▶ [Study material]:
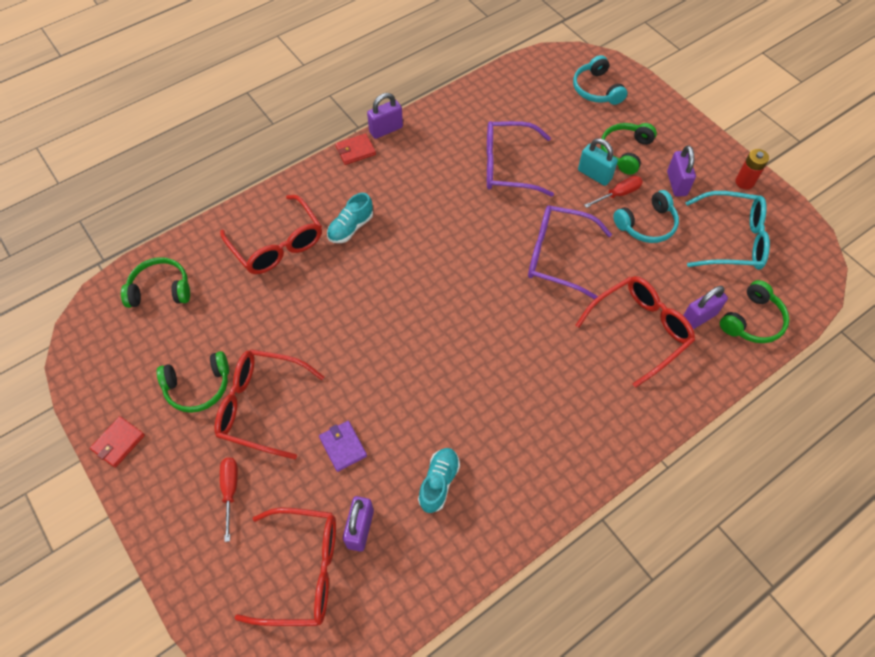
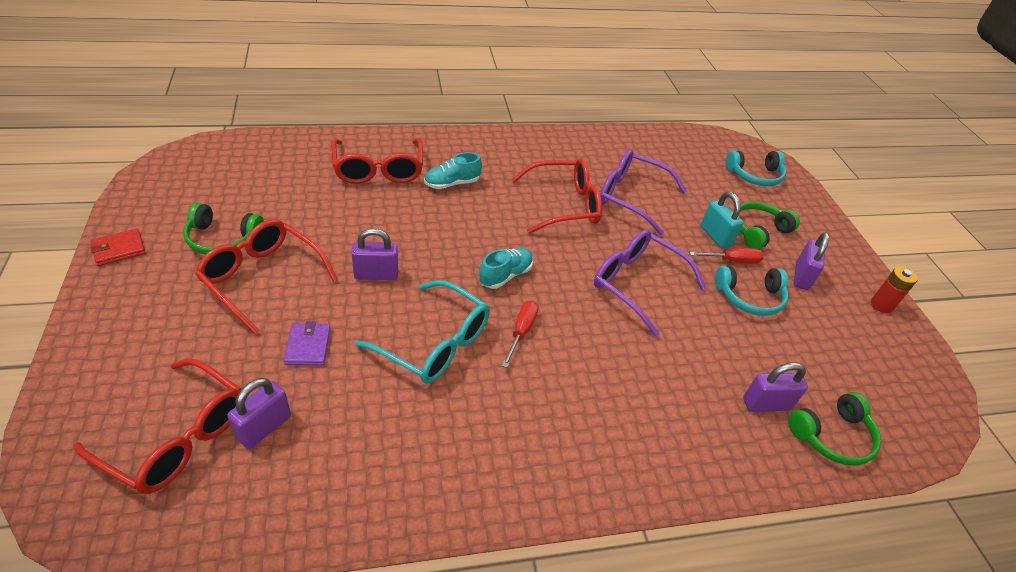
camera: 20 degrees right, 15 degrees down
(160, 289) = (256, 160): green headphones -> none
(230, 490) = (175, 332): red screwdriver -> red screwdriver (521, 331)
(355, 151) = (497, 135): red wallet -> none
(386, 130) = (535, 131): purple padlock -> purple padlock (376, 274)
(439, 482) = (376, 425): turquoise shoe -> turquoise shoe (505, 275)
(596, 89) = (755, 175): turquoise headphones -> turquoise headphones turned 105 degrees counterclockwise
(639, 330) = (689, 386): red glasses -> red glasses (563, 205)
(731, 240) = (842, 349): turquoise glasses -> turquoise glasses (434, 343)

▶ [Requirement]: The pictures in the entries should be left out; output everything else exactly.

▶ [Answer section]:
camera: 20 degrees right, 15 degrees down
(160, 289) = (256, 160): green headphones -> none
(230, 490) = (175, 332): red screwdriver -> red screwdriver (521, 331)
(355, 151) = (497, 135): red wallet -> none
(386, 130) = (535, 131): purple padlock -> purple padlock (376, 274)
(439, 482) = (376, 425): turquoise shoe -> turquoise shoe (505, 275)
(596, 89) = (755, 175): turquoise headphones -> turquoise headphones turned 105 degrees counterclockwise
(639, 330) = (689, 386): red glasses -> red glasses (563, 205)
(731, 240) = (842, 349): turquoise glasses -> turquoise glasses (434, 343)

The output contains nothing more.